The data
###
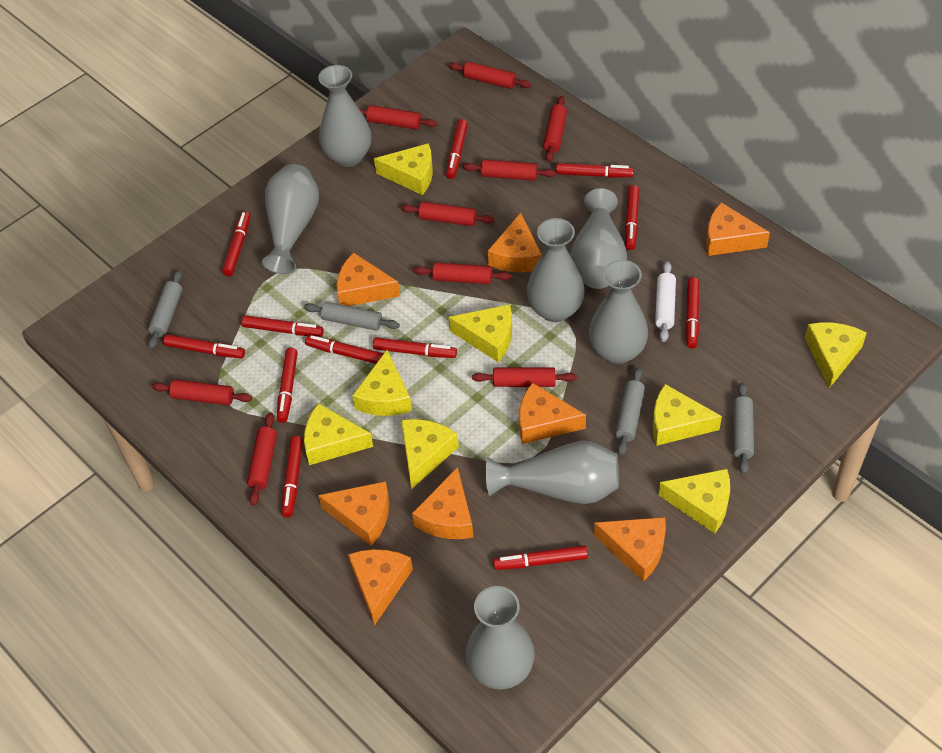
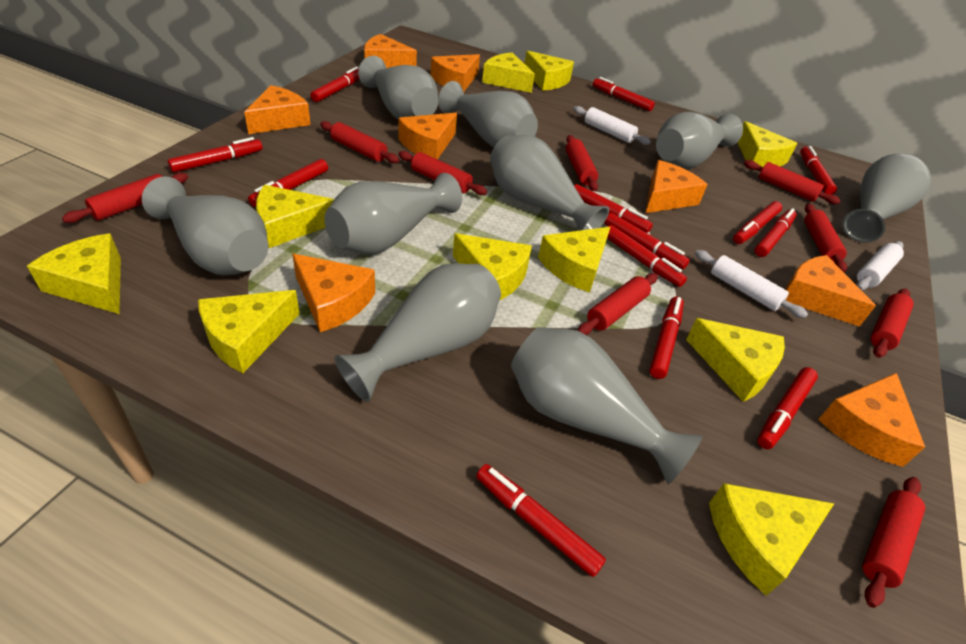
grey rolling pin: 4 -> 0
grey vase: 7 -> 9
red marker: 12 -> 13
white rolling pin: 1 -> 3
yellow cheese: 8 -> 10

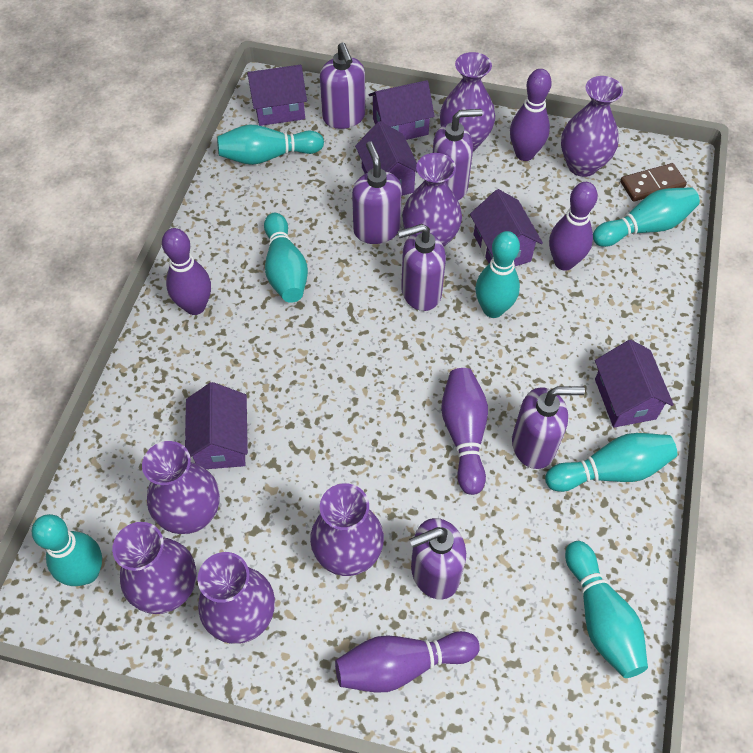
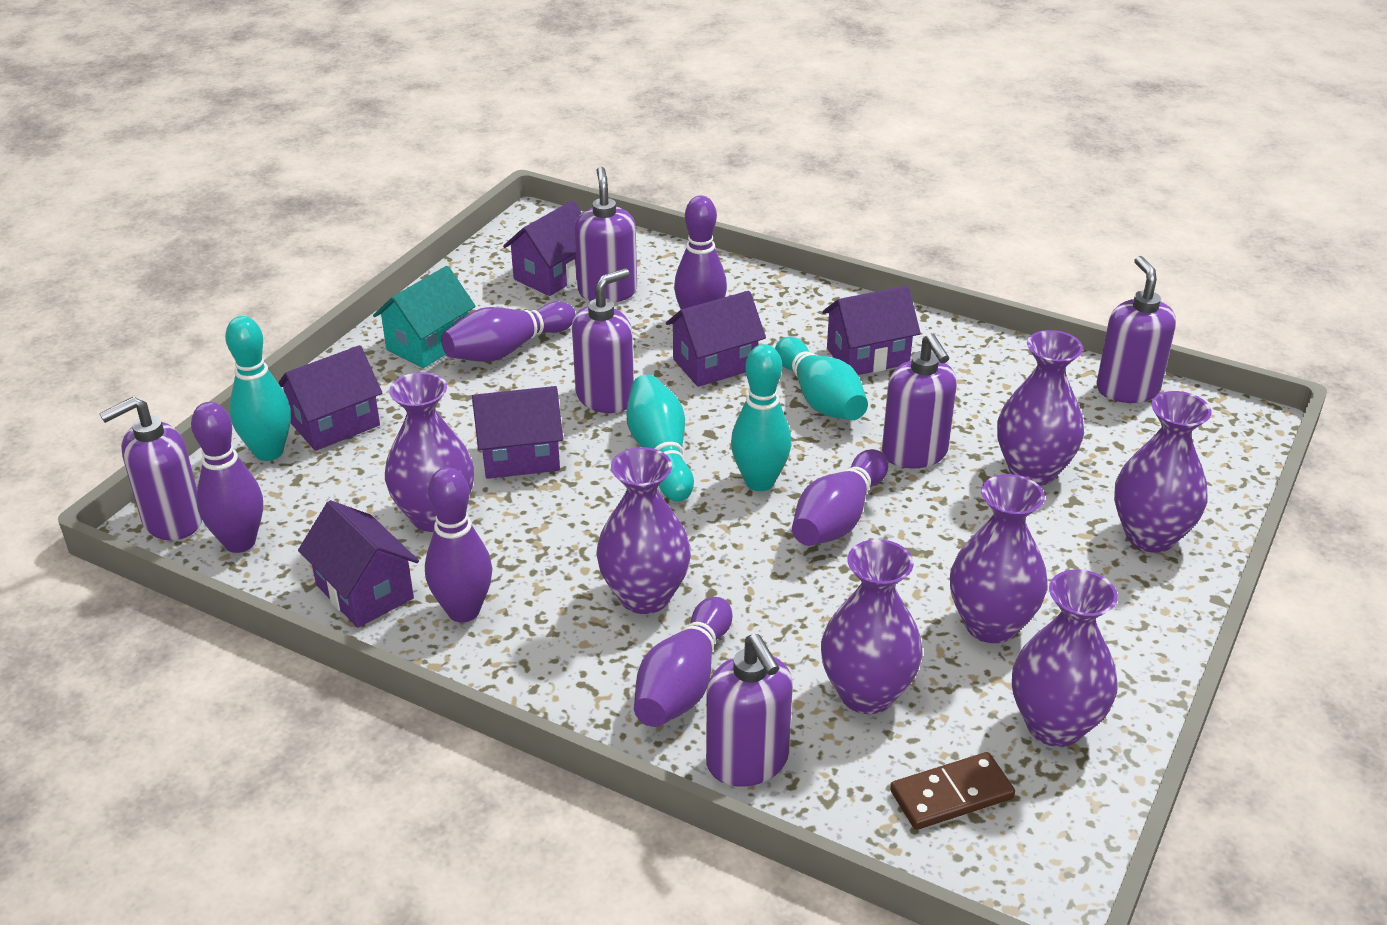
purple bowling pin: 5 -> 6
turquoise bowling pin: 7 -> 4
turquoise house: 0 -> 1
###
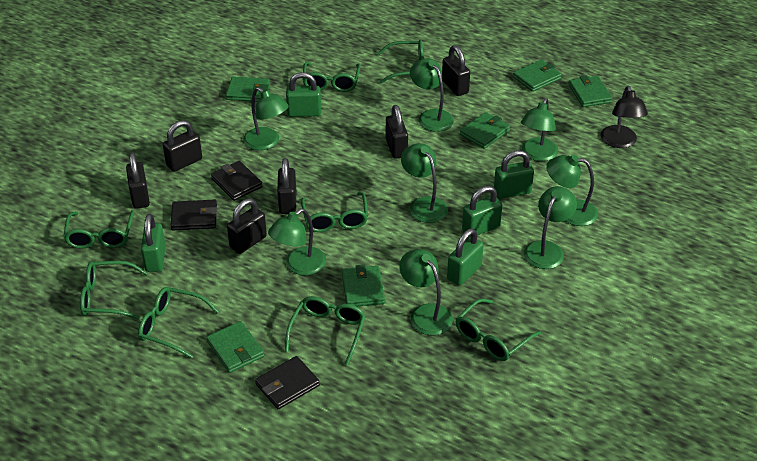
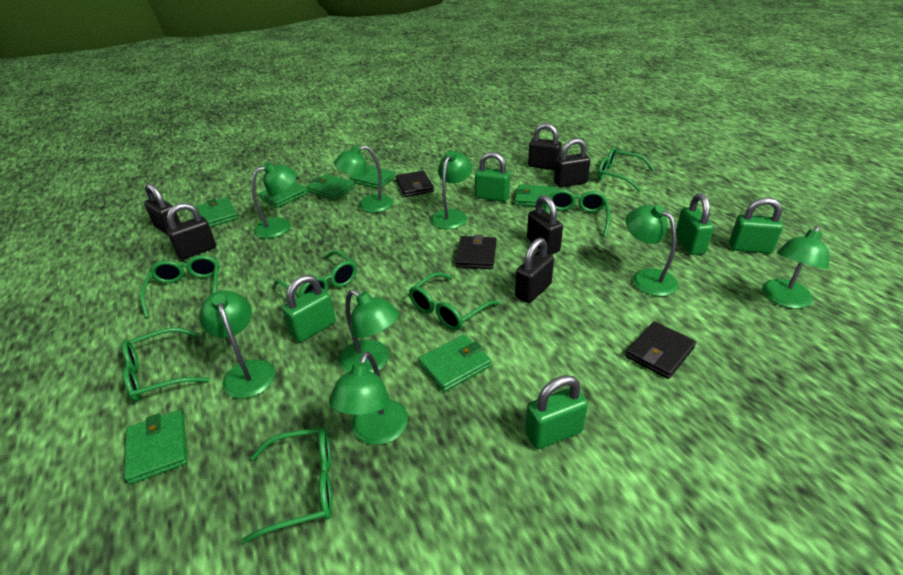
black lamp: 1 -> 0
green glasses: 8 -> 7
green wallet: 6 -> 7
###
What you need to do
Copy out the lines above from the line containing "grey rolling pin: 4 -> 0" through the line containing "turquoise house: 0 -> 1", exactly, and keep the pictures out.

Solution below
grey rolling pin: 4 -> 0
grey vase: 7 -> 9
red marker: 12 -> 13
white rolling pin: 1 -> 3
yellow cheese: 8 -> 10

purple bowling pin: 5 -> 6
turquoise bowling pin: 7 -> 4
turquoise house: 0 -> 1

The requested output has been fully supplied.